Task objective => What is needed here is each entry reproduced exactly, without its pictures.
Available records below:
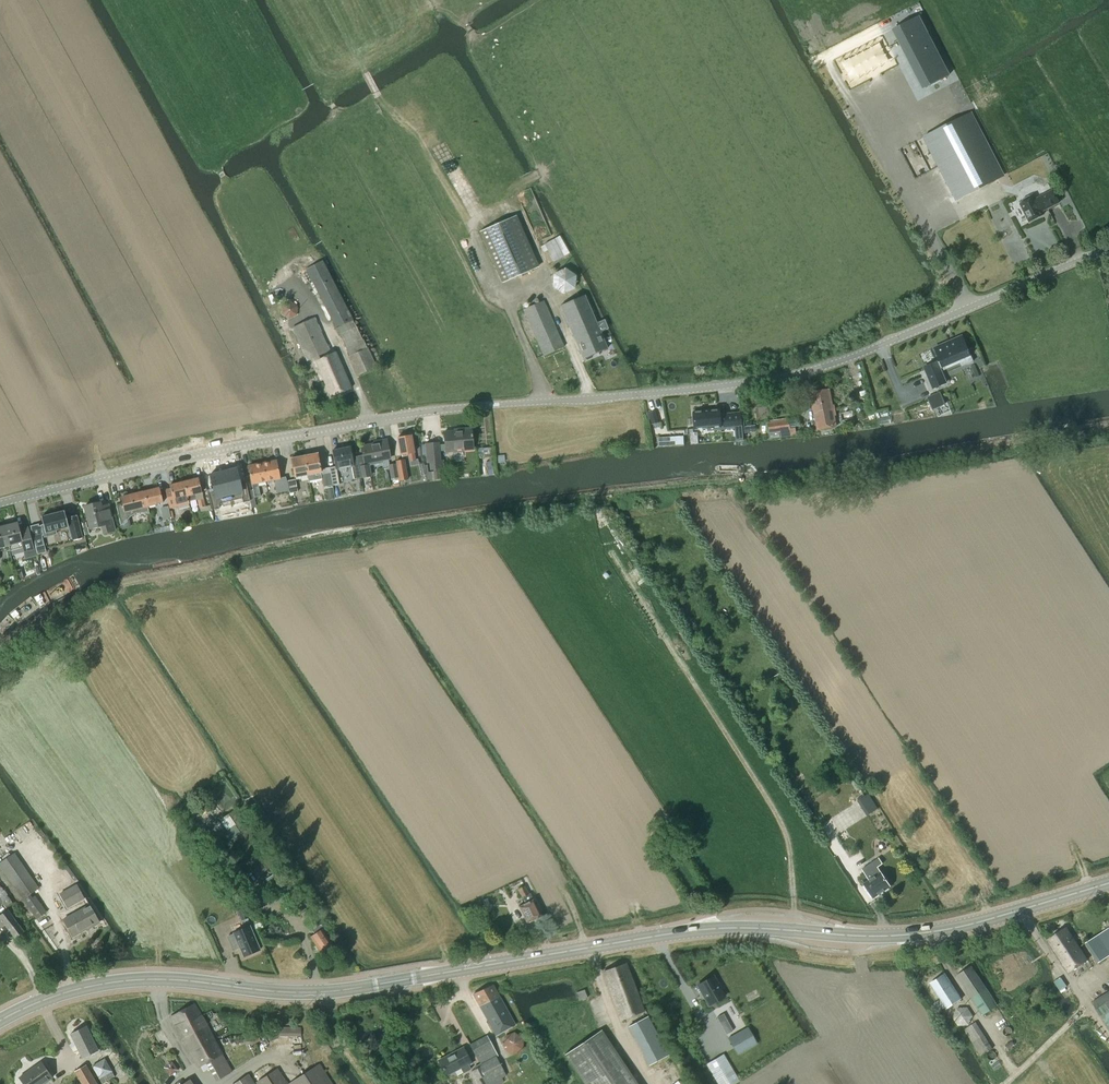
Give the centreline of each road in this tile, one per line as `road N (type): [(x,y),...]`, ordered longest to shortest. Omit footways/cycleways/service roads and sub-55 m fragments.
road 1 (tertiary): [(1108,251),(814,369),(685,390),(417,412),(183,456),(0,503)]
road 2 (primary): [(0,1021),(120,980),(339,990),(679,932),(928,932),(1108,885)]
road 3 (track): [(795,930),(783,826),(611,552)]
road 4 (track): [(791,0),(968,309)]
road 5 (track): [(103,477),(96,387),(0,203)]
End of Available records.
Result for this exercise =>
Give the centreline of each road in this tile, one per line as `road N (type): [(x,y),...]`, ordered longest to shortest. Omit footways/cycleways/service roads and sub-55 m fragments.
road 1 (tertiary): [(1108,251),(814,369),(685,390),(417,412),(183,456),(0,503)]
road 2 (primary): [(0,1021),(120,980),(339,990),(679,932),(928,932),(1108,885)]
road 3 (track): [(795,930),(783,826),(611,552)]
road 4 (track): [(791,0),(968,309)]
road 5 (track): [(103,477),(96,387),(0,203)]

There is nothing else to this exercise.